Take the line with "gray pentagon: (92, 55) -> (108, 71), moved" and all lines after it, through the end of the records below, and repeat them exactly.

-- Dataset extract --
-- -- --

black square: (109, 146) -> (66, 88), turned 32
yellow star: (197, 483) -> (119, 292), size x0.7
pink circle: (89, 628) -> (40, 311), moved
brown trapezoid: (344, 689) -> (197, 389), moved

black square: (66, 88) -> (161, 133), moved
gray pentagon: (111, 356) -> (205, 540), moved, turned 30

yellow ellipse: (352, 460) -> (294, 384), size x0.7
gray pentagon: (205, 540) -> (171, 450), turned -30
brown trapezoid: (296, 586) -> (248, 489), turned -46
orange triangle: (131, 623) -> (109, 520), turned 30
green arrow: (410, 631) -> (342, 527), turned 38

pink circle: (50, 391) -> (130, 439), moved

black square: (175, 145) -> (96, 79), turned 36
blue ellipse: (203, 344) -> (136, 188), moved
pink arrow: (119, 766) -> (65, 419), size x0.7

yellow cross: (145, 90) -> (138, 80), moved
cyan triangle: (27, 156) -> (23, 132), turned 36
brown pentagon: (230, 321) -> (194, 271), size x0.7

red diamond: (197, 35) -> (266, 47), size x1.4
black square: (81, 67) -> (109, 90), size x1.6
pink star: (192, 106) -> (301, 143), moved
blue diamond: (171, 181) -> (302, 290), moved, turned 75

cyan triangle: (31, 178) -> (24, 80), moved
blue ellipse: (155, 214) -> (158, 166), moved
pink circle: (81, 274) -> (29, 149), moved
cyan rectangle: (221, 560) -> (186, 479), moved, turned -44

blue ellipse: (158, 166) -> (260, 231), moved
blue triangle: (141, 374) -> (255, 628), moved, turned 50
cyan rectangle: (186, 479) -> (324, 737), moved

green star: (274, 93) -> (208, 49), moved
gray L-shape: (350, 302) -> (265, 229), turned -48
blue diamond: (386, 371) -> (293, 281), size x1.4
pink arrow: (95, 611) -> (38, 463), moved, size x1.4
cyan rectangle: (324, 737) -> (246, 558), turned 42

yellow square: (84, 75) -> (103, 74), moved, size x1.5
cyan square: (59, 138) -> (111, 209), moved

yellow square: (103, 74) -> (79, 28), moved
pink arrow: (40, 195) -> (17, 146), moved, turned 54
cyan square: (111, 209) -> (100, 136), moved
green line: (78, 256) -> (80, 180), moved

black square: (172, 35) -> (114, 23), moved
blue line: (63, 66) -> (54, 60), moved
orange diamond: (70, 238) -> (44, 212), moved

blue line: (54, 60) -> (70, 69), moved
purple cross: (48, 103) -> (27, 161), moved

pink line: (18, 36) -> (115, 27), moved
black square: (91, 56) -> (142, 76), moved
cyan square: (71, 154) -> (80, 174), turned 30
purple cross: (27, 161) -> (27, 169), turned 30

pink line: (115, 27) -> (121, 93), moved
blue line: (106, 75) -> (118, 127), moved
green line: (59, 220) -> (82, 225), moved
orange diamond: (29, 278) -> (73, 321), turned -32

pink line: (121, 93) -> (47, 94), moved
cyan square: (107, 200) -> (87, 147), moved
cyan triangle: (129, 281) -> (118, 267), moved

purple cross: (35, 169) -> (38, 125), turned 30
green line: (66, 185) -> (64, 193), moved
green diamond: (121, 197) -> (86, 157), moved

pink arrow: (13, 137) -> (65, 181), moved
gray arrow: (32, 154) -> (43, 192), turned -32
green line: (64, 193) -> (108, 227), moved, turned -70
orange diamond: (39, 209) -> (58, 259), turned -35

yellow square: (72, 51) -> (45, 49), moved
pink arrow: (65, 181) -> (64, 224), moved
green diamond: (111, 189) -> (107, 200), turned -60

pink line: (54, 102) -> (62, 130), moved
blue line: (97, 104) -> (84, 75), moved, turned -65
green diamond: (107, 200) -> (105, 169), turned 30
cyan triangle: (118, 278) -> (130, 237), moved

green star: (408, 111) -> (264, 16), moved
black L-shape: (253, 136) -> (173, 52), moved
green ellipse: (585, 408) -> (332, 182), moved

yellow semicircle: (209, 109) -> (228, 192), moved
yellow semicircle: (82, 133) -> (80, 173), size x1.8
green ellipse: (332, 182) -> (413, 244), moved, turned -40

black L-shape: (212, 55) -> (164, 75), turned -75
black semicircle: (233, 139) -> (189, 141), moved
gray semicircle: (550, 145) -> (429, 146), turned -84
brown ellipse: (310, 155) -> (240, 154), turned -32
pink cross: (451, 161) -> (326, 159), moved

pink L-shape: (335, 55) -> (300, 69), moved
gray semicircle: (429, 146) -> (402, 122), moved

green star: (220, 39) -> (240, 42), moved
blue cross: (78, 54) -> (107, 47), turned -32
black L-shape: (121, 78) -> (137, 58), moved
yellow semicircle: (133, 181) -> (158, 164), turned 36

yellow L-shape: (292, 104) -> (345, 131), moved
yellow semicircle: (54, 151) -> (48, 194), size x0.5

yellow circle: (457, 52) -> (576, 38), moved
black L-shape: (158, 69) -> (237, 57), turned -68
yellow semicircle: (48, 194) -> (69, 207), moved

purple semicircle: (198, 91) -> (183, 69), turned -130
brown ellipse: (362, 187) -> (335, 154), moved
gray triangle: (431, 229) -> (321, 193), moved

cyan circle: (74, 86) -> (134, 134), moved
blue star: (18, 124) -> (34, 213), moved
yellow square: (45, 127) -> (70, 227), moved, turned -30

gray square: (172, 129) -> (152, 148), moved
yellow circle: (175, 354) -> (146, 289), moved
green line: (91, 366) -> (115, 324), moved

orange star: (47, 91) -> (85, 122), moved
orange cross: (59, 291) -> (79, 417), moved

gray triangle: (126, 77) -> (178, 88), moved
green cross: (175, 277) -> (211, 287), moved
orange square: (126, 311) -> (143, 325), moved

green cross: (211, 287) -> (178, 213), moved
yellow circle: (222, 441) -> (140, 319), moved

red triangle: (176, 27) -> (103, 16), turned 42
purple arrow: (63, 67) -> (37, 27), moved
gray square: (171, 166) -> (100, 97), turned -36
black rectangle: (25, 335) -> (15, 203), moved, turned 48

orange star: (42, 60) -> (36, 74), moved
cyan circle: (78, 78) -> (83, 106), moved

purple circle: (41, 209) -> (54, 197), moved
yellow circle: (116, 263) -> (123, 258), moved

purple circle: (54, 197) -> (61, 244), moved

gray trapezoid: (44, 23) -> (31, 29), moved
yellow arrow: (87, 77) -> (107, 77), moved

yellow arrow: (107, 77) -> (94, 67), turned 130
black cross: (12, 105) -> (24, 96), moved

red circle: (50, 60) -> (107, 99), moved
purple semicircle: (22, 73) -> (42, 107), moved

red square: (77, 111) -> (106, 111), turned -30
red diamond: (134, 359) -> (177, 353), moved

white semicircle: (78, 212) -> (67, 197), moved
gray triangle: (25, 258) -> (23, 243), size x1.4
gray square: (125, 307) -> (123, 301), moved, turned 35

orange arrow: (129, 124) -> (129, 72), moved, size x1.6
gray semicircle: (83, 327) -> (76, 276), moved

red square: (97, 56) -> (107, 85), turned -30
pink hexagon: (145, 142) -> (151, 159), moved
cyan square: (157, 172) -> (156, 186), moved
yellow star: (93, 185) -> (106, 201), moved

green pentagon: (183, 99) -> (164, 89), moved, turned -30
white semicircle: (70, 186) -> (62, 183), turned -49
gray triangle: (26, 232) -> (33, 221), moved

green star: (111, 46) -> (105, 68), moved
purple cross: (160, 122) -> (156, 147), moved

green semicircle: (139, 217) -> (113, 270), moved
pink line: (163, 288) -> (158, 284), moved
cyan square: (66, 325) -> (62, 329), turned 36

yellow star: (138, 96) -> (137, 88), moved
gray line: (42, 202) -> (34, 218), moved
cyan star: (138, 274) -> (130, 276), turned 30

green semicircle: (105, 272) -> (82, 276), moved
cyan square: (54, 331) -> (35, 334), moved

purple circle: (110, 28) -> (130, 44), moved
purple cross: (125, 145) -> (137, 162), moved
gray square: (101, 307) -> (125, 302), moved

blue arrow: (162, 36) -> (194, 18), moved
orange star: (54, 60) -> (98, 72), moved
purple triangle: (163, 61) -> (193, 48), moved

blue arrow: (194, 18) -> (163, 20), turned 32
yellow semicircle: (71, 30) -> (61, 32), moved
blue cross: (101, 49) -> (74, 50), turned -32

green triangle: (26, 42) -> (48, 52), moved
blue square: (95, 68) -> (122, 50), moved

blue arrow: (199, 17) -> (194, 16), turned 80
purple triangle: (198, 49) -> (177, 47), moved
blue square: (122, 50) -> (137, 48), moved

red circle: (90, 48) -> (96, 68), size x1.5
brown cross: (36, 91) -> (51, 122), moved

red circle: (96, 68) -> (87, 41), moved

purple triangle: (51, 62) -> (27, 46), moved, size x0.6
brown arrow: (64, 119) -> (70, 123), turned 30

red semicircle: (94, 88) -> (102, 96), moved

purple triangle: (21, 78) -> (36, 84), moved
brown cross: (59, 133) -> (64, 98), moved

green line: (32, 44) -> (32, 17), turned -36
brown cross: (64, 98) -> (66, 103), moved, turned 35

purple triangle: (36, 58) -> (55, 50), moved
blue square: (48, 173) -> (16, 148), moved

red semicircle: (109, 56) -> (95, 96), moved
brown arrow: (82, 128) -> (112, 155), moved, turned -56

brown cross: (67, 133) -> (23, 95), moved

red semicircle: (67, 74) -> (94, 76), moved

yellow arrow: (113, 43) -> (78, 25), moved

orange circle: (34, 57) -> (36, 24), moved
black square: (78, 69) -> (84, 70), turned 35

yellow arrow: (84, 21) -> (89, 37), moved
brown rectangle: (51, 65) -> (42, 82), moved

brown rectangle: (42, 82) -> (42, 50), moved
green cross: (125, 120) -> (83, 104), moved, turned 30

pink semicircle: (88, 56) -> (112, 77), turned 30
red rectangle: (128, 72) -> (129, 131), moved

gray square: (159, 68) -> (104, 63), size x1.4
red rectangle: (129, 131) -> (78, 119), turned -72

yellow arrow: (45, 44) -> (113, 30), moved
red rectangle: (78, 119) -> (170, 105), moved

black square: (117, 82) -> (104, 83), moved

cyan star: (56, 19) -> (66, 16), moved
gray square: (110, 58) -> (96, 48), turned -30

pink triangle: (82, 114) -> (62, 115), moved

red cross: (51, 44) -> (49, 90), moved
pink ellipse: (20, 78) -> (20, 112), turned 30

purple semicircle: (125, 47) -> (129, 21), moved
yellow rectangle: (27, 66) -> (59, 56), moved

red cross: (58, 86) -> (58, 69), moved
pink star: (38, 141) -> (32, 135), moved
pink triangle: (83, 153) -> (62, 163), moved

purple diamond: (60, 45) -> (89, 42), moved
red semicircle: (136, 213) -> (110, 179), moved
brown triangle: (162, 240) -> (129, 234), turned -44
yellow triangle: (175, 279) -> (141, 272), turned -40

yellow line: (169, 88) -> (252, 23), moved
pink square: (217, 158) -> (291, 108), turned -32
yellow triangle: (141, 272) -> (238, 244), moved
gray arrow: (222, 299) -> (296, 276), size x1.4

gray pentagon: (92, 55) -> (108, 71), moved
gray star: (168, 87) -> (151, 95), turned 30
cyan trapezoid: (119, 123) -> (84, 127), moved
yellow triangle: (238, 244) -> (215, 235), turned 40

-- -- --

-- Task response --
gray pentagon: (92, 55) -> (108, 71), moved
gray star: (168, 87) -> (151, 95), turned 30
cyan trapezoid: (119, 123) -> (84, 127), moved
yellow triangle: (238, 244) -> (215, 235), turned 40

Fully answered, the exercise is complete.